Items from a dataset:
[Start of Attachment]
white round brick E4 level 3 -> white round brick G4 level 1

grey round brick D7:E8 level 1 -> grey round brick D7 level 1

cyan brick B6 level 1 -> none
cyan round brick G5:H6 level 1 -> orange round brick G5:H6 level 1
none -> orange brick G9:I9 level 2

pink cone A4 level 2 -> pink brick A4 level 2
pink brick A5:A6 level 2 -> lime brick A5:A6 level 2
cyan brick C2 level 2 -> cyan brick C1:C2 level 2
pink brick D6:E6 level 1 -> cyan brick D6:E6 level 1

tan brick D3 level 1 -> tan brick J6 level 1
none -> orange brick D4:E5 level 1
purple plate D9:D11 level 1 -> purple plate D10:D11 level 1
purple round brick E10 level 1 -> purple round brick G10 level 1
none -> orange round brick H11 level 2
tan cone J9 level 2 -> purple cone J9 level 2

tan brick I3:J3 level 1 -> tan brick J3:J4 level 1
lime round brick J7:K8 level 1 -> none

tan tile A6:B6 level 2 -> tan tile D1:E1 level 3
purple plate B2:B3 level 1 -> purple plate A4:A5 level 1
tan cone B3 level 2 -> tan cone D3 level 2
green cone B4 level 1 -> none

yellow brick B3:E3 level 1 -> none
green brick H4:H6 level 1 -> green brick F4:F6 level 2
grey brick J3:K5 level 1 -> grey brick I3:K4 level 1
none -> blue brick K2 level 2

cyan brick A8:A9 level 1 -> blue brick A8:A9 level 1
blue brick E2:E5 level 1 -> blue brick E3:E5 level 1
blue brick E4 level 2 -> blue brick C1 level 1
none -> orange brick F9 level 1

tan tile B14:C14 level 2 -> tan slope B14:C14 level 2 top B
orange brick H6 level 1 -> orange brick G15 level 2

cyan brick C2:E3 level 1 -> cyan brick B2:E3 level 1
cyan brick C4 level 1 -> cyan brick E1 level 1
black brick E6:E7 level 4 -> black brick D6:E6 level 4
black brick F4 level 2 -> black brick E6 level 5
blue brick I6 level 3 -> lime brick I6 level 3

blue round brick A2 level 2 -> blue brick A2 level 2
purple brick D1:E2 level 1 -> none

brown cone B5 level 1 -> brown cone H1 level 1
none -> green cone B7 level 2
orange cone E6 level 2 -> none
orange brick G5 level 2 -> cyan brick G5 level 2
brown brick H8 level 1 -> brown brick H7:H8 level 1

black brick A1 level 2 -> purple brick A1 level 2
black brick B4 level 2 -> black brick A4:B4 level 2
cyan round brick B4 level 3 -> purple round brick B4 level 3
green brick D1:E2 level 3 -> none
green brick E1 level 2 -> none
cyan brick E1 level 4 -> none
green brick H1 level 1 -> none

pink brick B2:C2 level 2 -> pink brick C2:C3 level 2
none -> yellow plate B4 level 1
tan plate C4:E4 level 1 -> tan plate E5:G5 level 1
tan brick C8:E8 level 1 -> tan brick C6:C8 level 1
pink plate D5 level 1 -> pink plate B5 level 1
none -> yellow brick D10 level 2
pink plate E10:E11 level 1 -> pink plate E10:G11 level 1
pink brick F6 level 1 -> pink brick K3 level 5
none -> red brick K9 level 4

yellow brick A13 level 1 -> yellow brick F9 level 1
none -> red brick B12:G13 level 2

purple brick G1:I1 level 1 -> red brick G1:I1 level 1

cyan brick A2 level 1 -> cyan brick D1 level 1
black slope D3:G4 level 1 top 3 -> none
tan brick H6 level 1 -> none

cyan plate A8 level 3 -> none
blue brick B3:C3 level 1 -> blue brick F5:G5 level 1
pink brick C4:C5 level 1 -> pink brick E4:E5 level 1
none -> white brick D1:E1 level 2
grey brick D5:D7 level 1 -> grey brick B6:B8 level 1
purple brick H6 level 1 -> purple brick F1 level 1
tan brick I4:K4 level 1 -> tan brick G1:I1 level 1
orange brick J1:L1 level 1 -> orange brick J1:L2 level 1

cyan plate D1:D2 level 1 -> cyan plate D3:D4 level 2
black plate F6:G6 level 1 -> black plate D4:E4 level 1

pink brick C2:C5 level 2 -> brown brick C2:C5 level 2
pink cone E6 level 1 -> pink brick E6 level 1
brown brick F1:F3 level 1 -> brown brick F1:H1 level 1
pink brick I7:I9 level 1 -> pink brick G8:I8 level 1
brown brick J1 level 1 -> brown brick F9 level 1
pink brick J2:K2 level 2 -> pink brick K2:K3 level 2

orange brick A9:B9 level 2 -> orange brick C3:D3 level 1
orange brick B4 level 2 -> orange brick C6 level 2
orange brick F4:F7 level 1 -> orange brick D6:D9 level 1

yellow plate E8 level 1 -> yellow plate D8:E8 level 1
[End of Attachment]
WHAT THE TASK REQUIRES:
Every line from the one containing "orange brick B4" through the last line of the entries should be output exactly; nothing else belongs in the reply.

RESULT OF THE EXERCISE:
orange brick B4 level 2 -> orange brick C6 level 2
orange brick F4:F7 level 1 -> orange brick D6:D9 level 1

yellow plate E8 level 1 -> yellow plate D8:E8 level 1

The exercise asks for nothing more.